> _TASK TO COMPLETE_:
In the data, find the word "DGND" and copy out every line that has it.

> _SUPPLIED MATERIAL_:
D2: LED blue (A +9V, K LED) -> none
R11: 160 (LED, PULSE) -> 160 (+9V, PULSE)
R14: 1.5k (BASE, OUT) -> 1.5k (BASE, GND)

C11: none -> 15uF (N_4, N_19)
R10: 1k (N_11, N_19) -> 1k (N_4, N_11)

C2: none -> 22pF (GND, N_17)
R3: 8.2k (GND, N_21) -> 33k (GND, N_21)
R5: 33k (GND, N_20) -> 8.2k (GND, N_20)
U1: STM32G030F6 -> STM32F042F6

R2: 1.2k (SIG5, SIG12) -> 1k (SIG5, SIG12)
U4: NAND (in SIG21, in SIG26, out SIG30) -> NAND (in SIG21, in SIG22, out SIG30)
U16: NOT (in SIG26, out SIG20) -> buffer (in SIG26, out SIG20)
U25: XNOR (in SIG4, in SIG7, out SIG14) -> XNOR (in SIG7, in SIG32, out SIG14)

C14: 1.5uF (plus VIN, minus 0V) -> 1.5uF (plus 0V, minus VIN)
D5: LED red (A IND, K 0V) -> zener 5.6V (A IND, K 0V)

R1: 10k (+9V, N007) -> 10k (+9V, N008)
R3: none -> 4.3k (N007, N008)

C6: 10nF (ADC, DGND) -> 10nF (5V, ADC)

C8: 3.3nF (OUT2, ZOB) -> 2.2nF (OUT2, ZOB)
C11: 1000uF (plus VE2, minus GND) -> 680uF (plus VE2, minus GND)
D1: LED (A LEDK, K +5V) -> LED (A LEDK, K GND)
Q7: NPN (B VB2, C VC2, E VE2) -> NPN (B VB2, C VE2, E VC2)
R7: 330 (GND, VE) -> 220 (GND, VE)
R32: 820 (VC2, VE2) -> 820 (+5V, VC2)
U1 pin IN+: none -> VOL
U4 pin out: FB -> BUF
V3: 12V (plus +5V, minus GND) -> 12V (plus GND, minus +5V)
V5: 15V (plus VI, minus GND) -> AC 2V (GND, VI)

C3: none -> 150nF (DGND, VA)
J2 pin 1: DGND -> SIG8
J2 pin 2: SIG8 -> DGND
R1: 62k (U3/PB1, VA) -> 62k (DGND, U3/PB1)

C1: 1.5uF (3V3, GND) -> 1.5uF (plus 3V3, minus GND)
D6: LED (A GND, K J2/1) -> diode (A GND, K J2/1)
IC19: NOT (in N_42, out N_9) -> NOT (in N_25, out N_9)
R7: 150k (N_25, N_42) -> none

> _PROBLEM SOLUTION_:
C6: 10nF (ADC, DGND) -> 10nF (5V, ADC)
C3: none -> 150nF (DGND, VA)
J2 pin 1: DGND -> SIG8
J2 pin 2: SIG8 -> DGND
R1: 62k (U3/PB1, VA) -> 62k (DGND, U3/PB1)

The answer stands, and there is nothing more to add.